**PROBLEM REQUIREMENTS**:
Word for word, copy the data that follows and skip its pictures.

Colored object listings

= Beginning of Section =

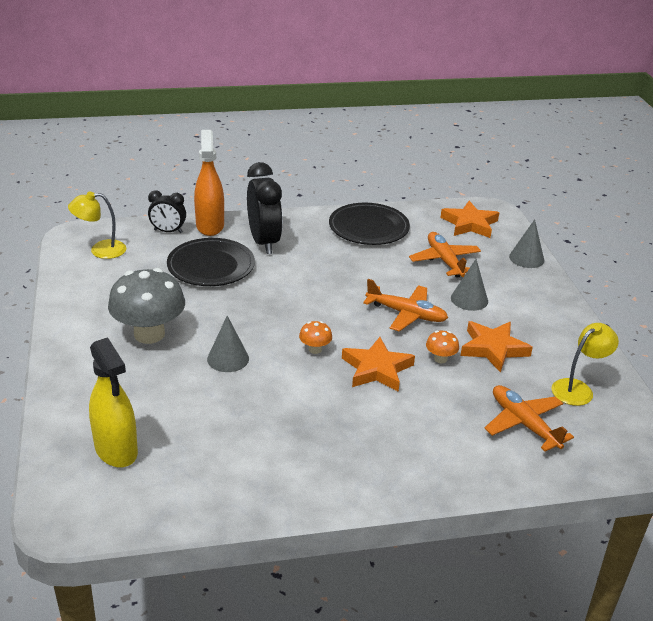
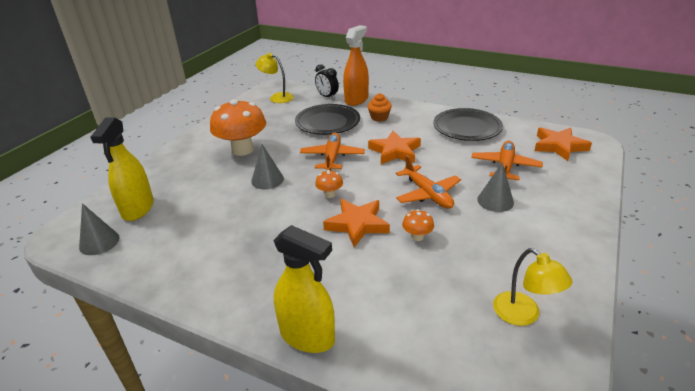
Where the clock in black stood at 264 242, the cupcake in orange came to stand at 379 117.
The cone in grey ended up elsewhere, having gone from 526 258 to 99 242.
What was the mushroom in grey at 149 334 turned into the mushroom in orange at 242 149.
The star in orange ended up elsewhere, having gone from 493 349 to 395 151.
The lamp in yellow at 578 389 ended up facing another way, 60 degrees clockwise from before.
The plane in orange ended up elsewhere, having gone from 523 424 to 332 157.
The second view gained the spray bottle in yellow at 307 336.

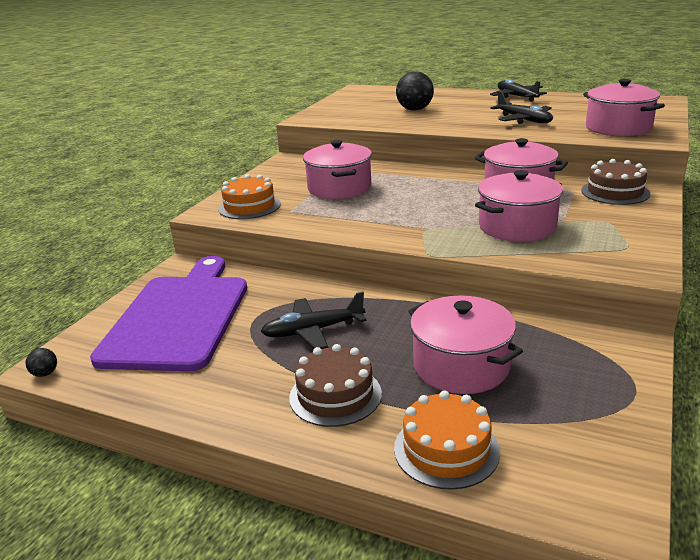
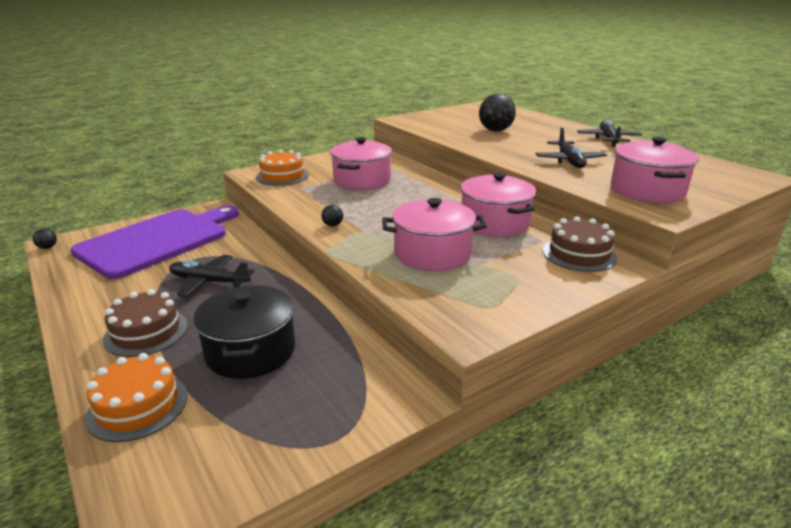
What was the pot in pink at 461 366 turned into the pot in black at 250 351.
The second view gained the ball in black at 332 225.

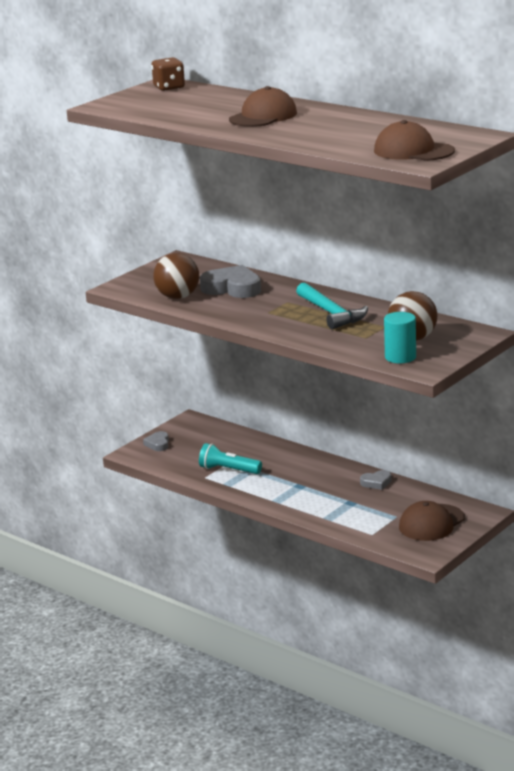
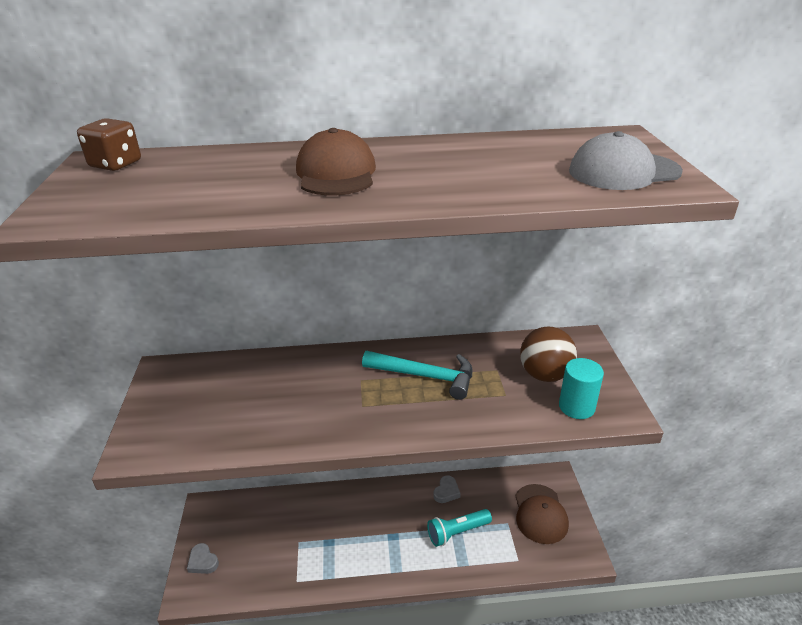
What was the cap in brown at 413 151 turned into the cap in grey at 623 171.
The second view lost the ball in brown at 178 297.
The second view lost the heart in grey at 232 288.
The flashlight in turquoise ended up elsewhere, having gone from 228 470 to 457 532.

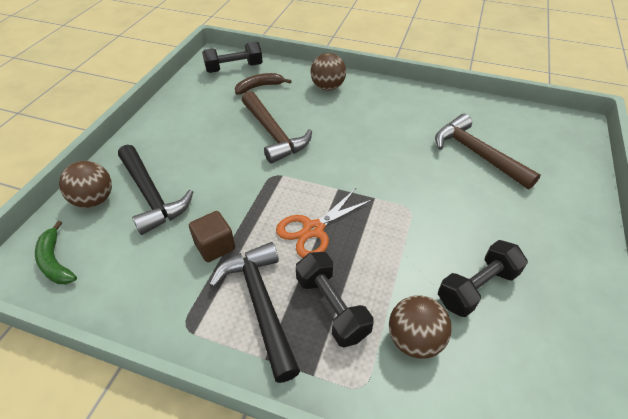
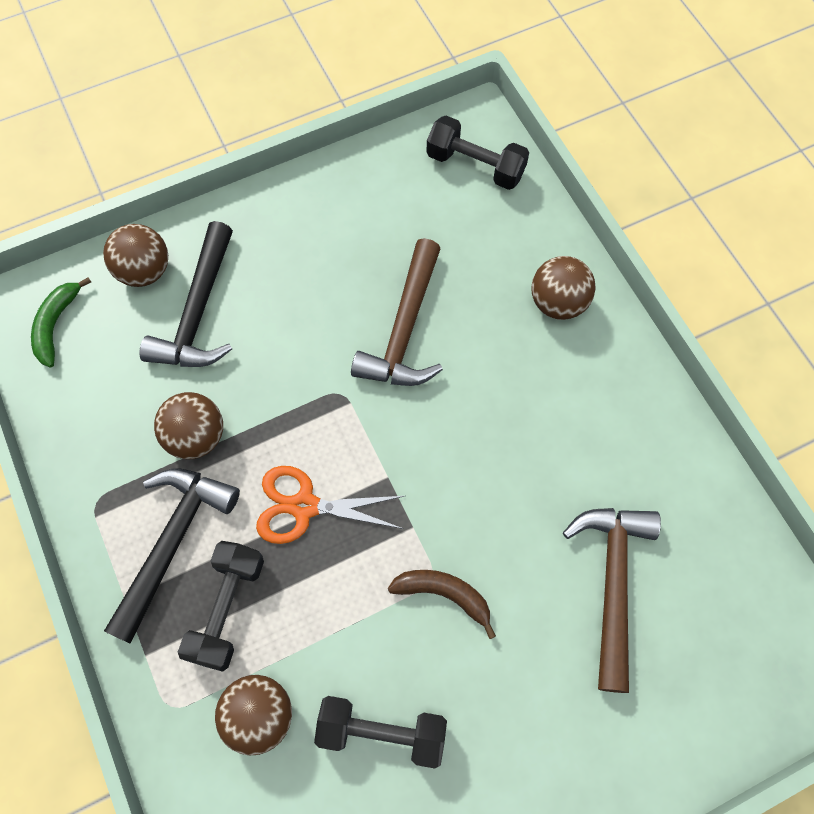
The banana in brown ended up elsewhere, having gone from 259 87 to 444 594.
Where the cube in brown stood at 215 246, the ball in brown came to stand at 196 436.

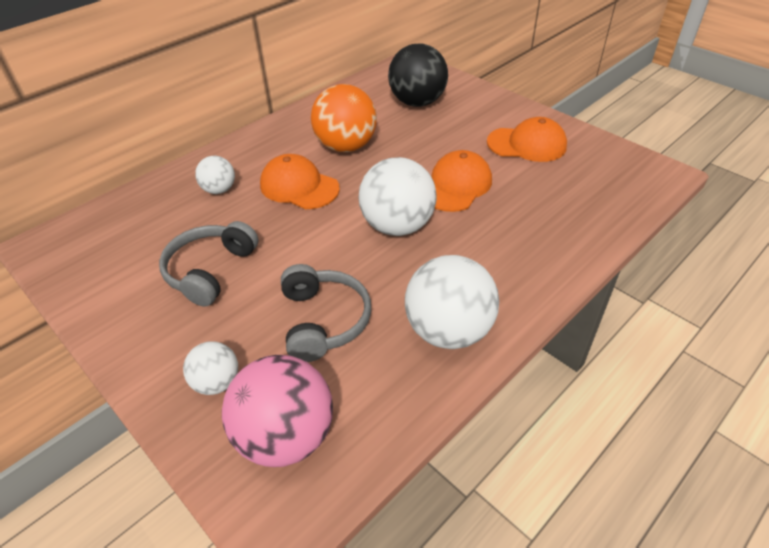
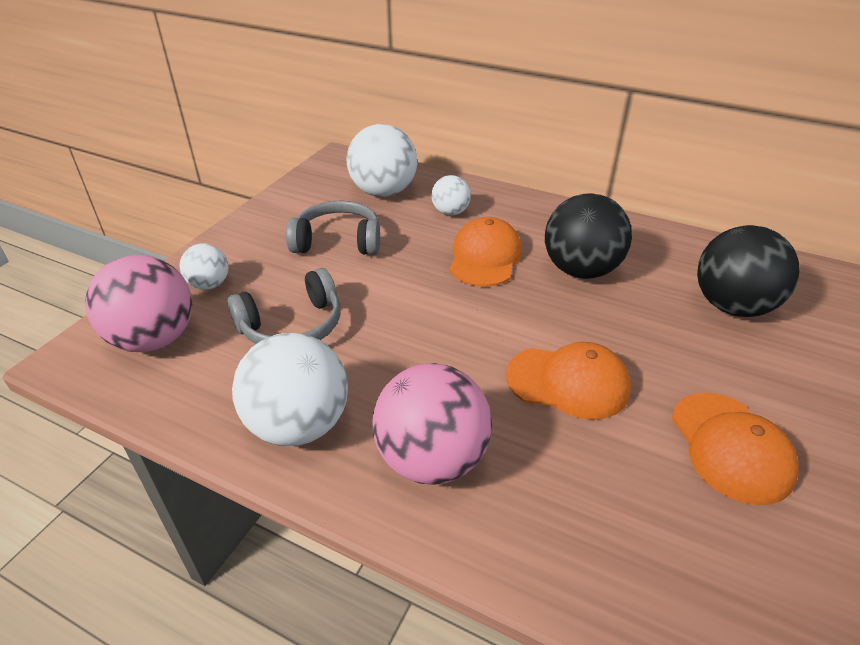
What was the ball in orange at 346 146 turned into the ball in black at 580 270.
The ball in white ended up elsewhere, having gone from 397 226 to 383 192.
The second view gained the ball in pink at 432 459.

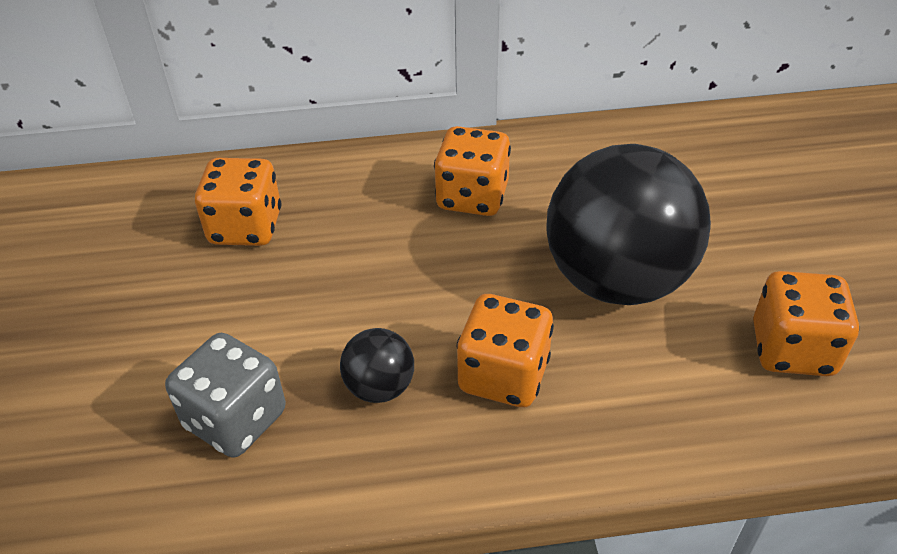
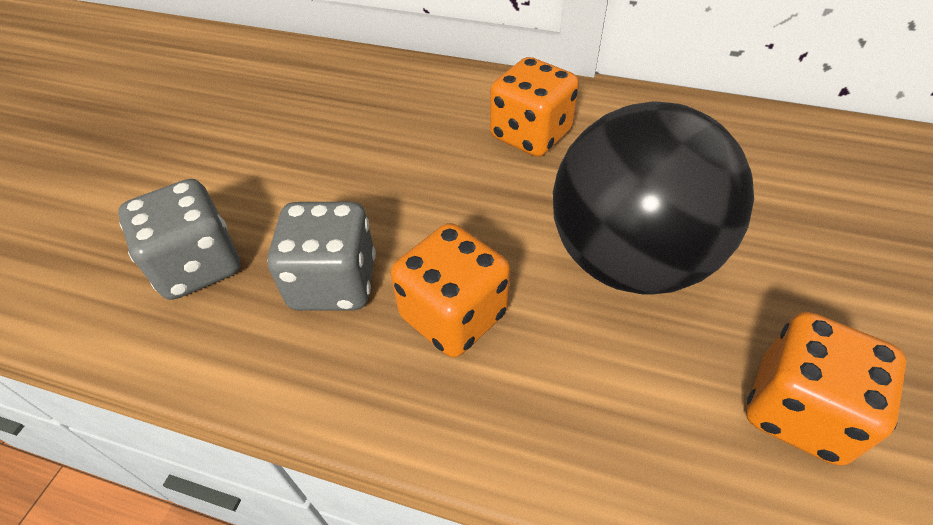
The second view lost the dice in orange at 246 227.
Where the ball in black stood at 380 387, the dice in grey came to stand at 333 283.

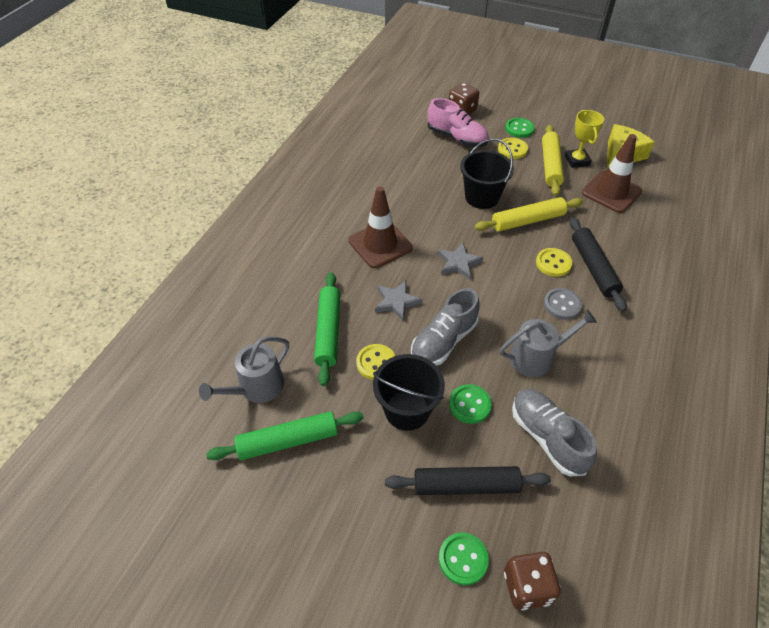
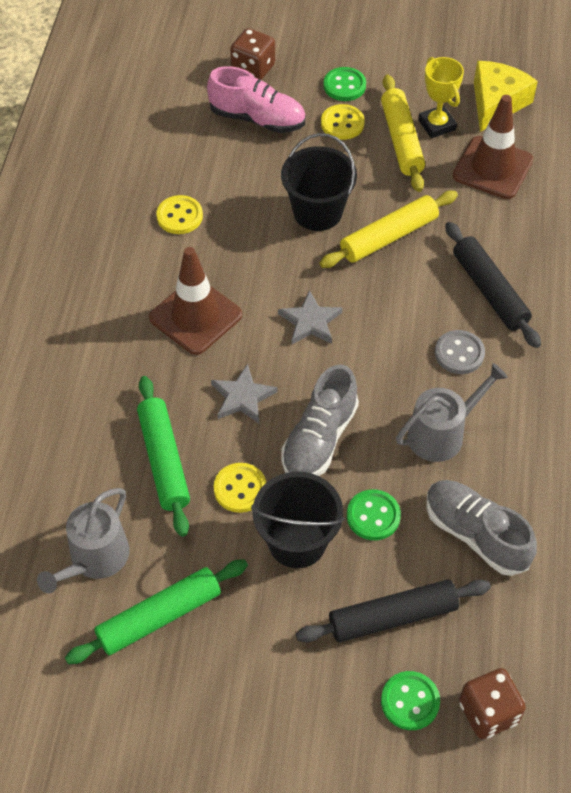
The button in yellow ended up elsewhere, having gone from 553 263 to 179 216.

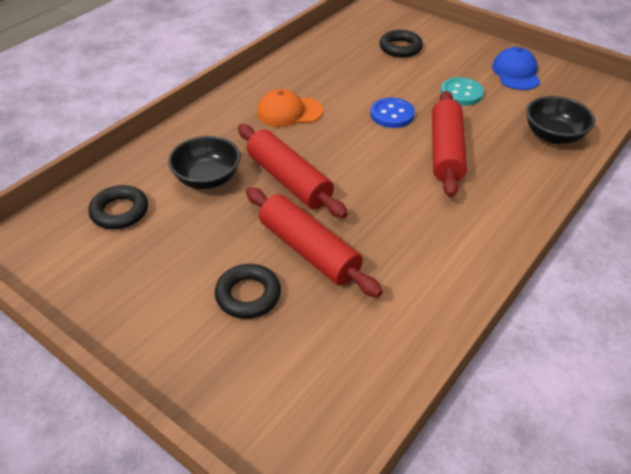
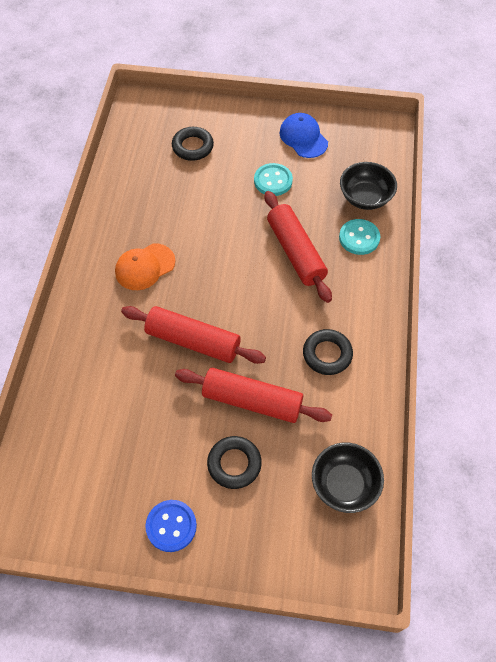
The button in blue ended up elsewhere, having gone from 392 114 to 171 526.
The bowl in black ended up elsewhere, having gone from 207 179 to 344 484.
The ring in black ended up elsewhere, having gone from 120 211 to 327 354.
The second view gained the button in turquoise at 359 238.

= End of Section =

**OUTPUT BELOW**:
Where the clock in black stood at 264 242, the cupcake in orange came to stand at 379 117.
The cone in grey ended up elsewhere, having gone from 526 258 to 99 242.
What was the mushroom in grey at 149 334 turned into the mushroom in orange at 242 149.
The star in orange ended up elsewhere, having gone from 493 349 to 395 151.
The lamp in yellow at 578 389 ended up facing another way, 60 degrees clockwise from before.
The plane in orange ended up elsewhere, having gone from 523 424 to 332 157.
The second view gained the spray bottle in yellow at 307 336.

What was the pot in pink at 461 366 turned into the pot in black at 250 351.
The second view gained the ball in black at 332 225.

What was the cap in brown at 413 151 turned into the cap in grey at 623 171.
The second view lost the ball in brown at 178 297.
The second view lost the heart in grey at 232 288.
The flashlight in turquoise ended up elsewhere, having gone from 228 470 to 457 532.

The banana in brown ended up elsewhere, having gone from 259 87 to 444 594.
Where the cube in brown stood at 215 246, the ball in brown came to stand at 196 436.

What was the ball in orange at 346 146 turned into the ball in black at 580 270.
The ball in white ended up elsewhere, having gone from 397 226 to 383 192.
The second view gained the ball in pink at 432 459.

The second view lost the dice in orange at 246 227.
Where the ball in black stood at 380 387, the dice in grey came to stand at 333 283.

The button in yellow ended up elsewhere, having gone from 553 263 to 179 216.

The button in blue ended up elsewhere, having gone from 392 114 to 171 526.
The bowl in black ended up elsewhere, having gone from 207 179 to 344 484.
The ring in black ended up elsewhere, having gone from 120 211 to 327 354.
The second view gained the button in turquoise at 359 238.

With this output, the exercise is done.